Edit tracking data
════════════════════

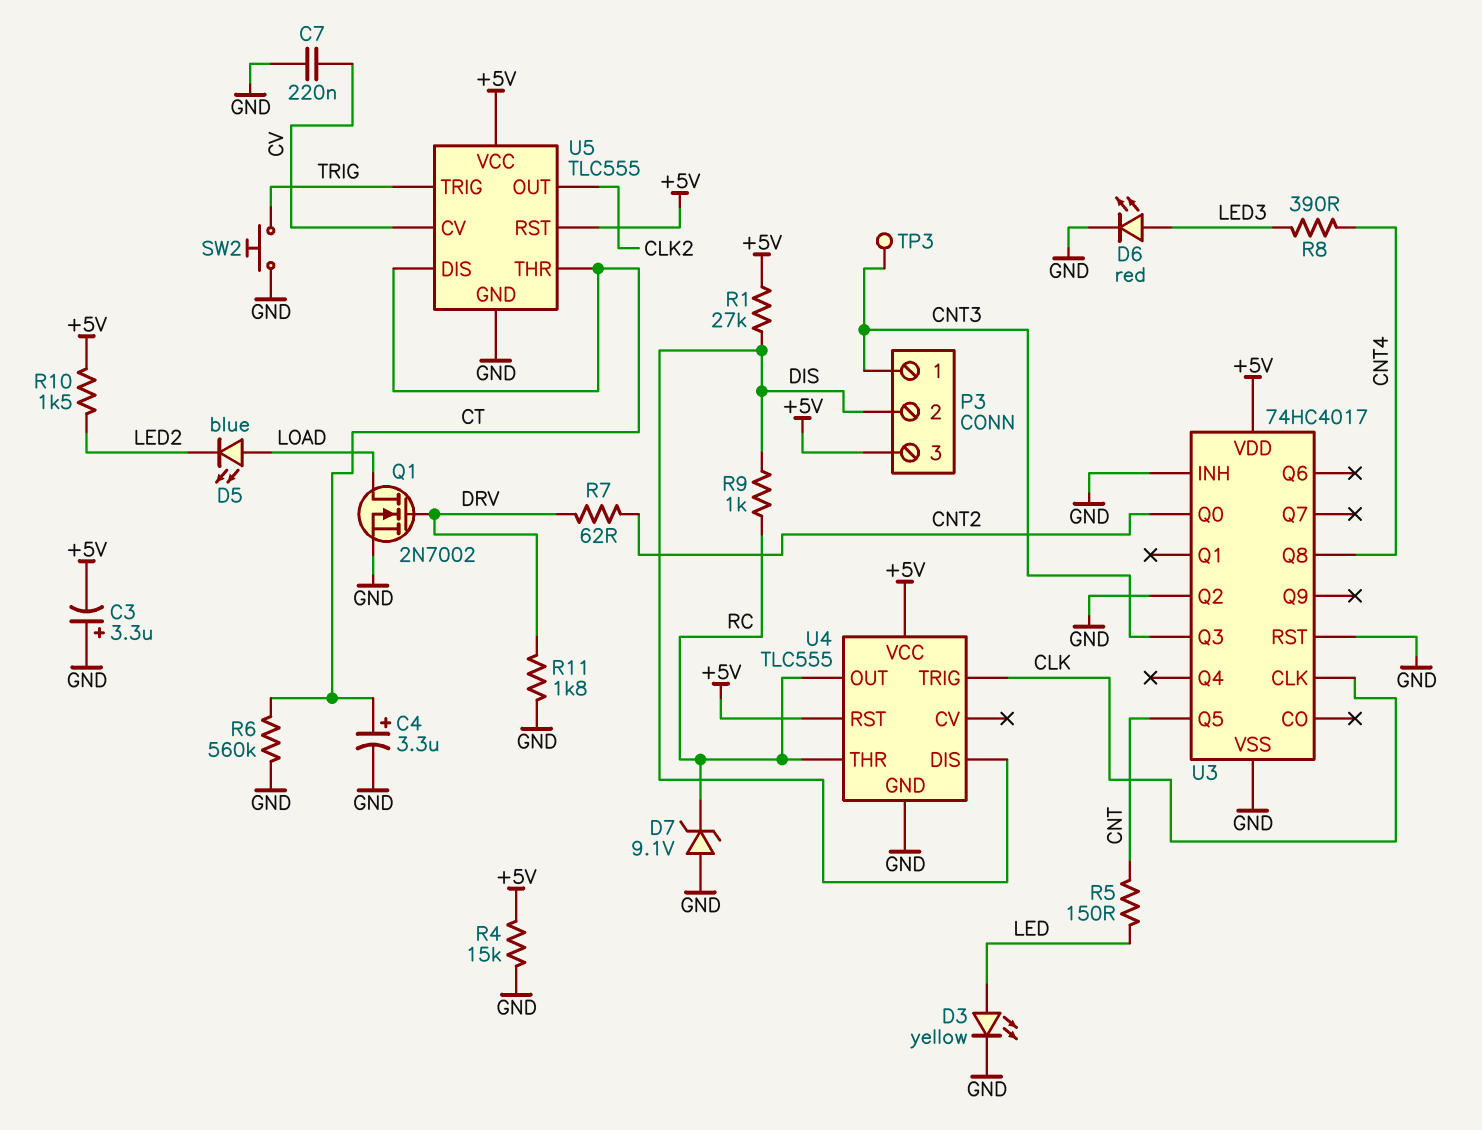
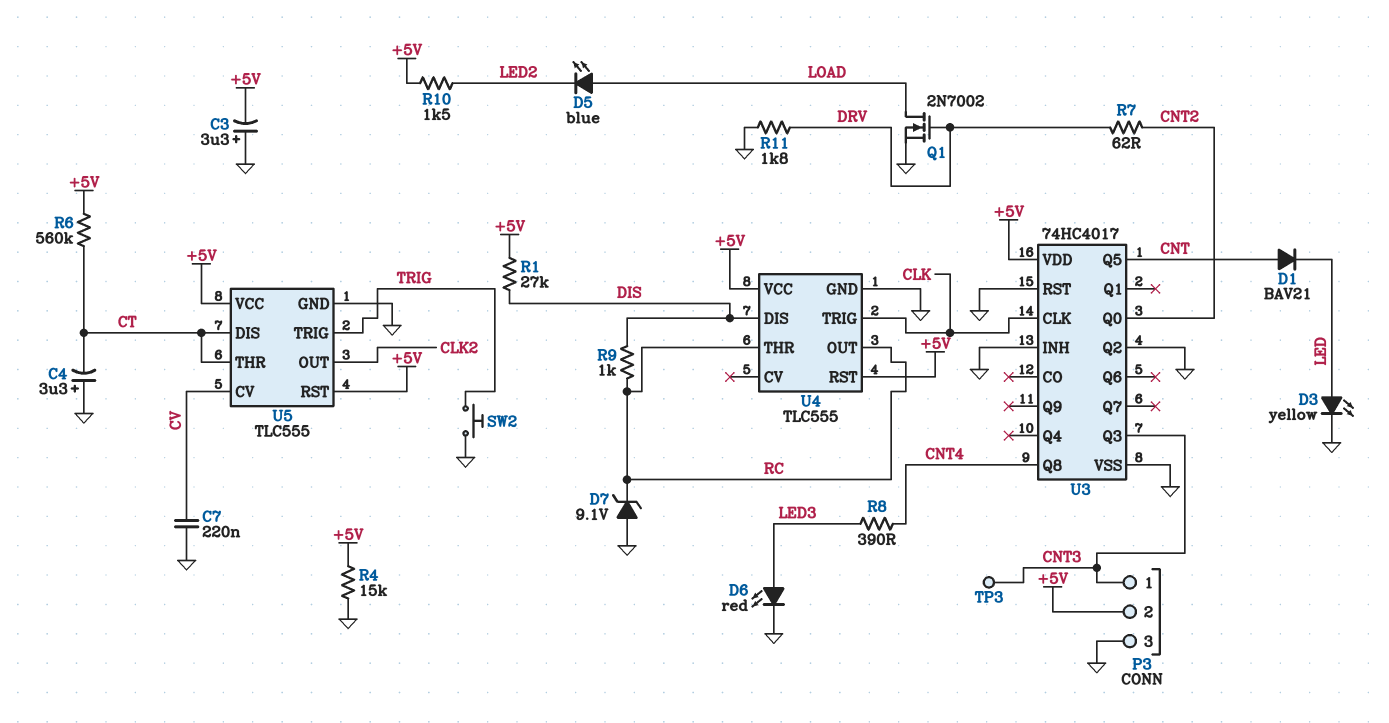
C4: 3.3uF (plus CT, minus GND) -> 3.3uF (plus GND, minus CT)
D1: none -> diode BAV21 (A CNT, K LED)
P3 pin 2: DIS -> +5V
P3 pin 3: +5V -> GND
R5: 150 (CNT, LED) -> none
R6: 560k (CT, GND) -> 560k (+5V, CT)

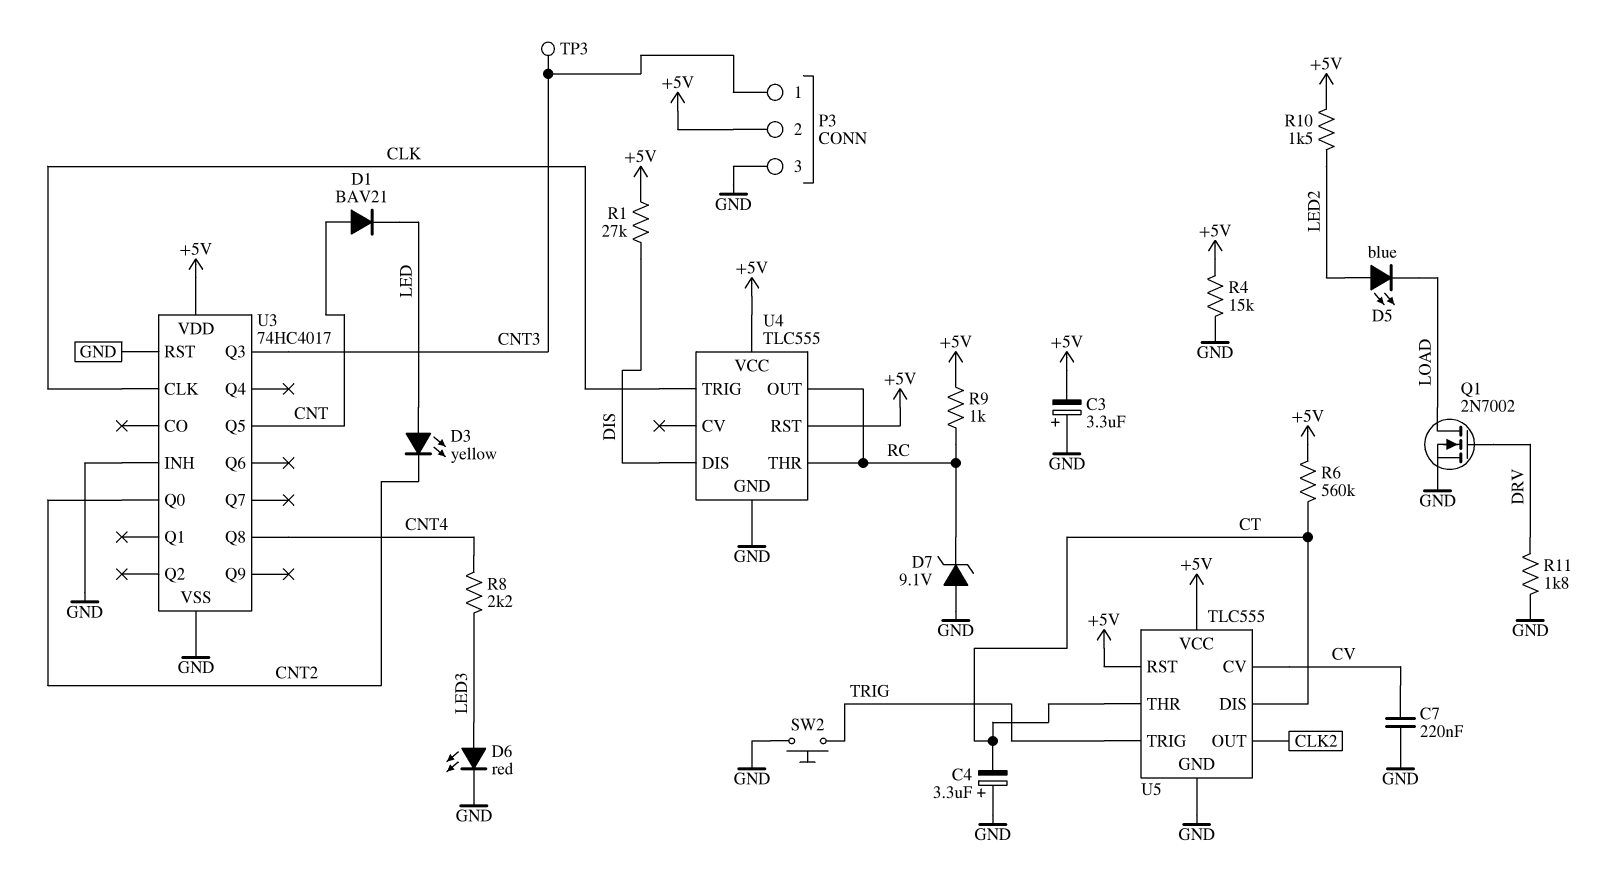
D3: LED yellow (A LED, K GND) -> LED yellow (A LED, K CNT2)
D5: LED blue (A LOAD, K LED2) -> LED blue (A LED2, K LOAD)
R7: 62 (CNT2, DRV) -> none
R8: 390 (CNT4, LED3) -> 2.2k (CNT4, LED3)
R9: 1k (DIS, RC) -> 1k (+5V, RC)
U3 pin Q2: GND -> none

════════════════════

About this exercise. Go through the entries and copy every line that has "none".

Solution below.
D1: none -> diode BAV21 (A CNT, K LED)
R5: 150 (CNT, LED) -> none
R7: 62 (CNT2, DRV) -> none
U3 pin Q2: GND -> none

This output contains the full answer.